LISTED RECORDS →
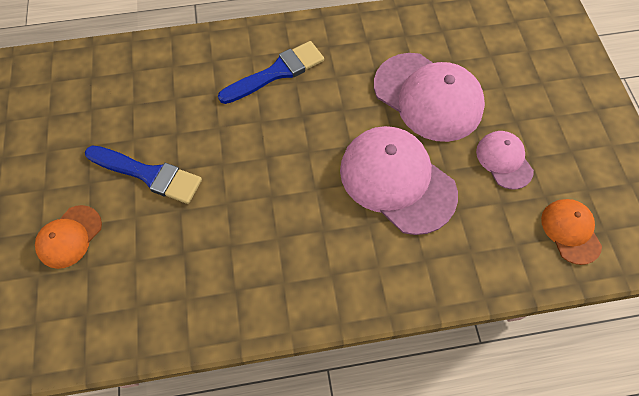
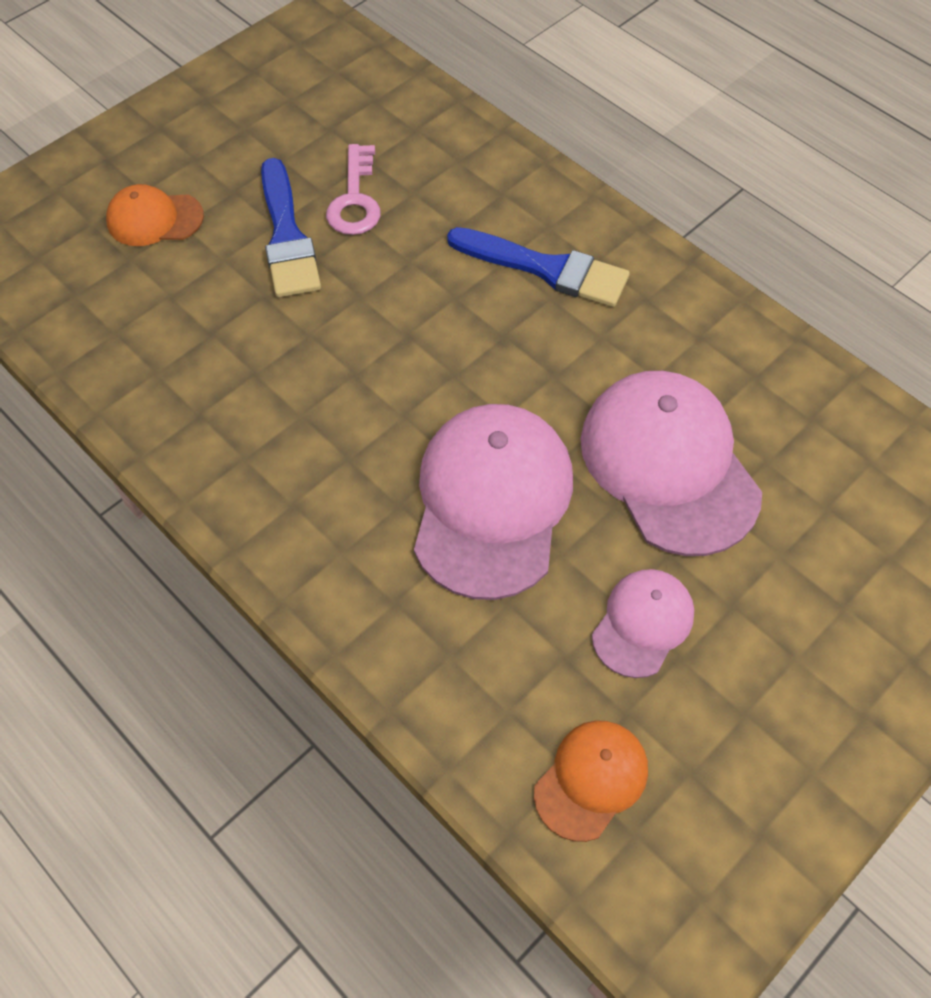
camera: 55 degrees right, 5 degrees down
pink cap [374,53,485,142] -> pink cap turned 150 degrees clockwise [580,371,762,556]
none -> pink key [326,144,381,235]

* * *

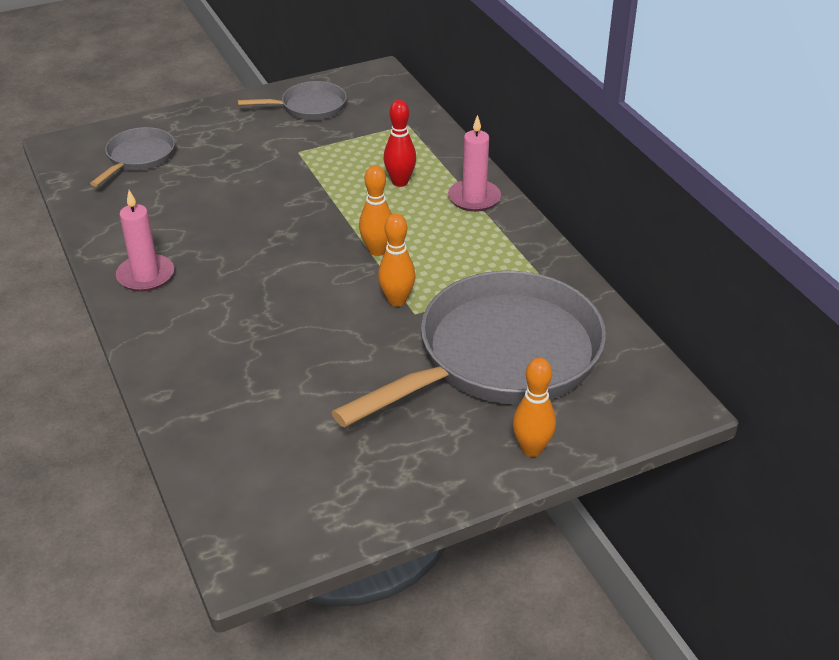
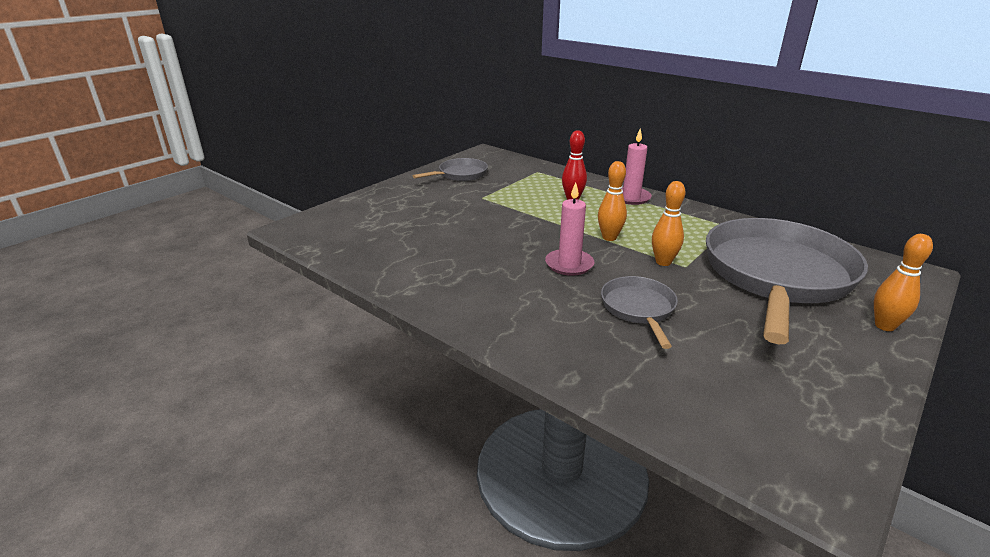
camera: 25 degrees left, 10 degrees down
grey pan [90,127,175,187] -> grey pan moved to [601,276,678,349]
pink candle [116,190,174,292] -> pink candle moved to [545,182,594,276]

INSTRUCTIONS FOR THE TASK →
Whatever else the listing above holds, retype exactly only the lines from the one containing "camera: 25 degrees left, 10 degrees down" to the one containing "pink candle [116,190,174,292]", both ends kept.

RESPONSE BOX →
camera: 25 degrees left, 10 degrees down
grey pan [90,127,175,187] -> grey pan moved to [601,276,678,349]
pink candle [116,190,174,292] -> pink candle moved to [545,182,594,276]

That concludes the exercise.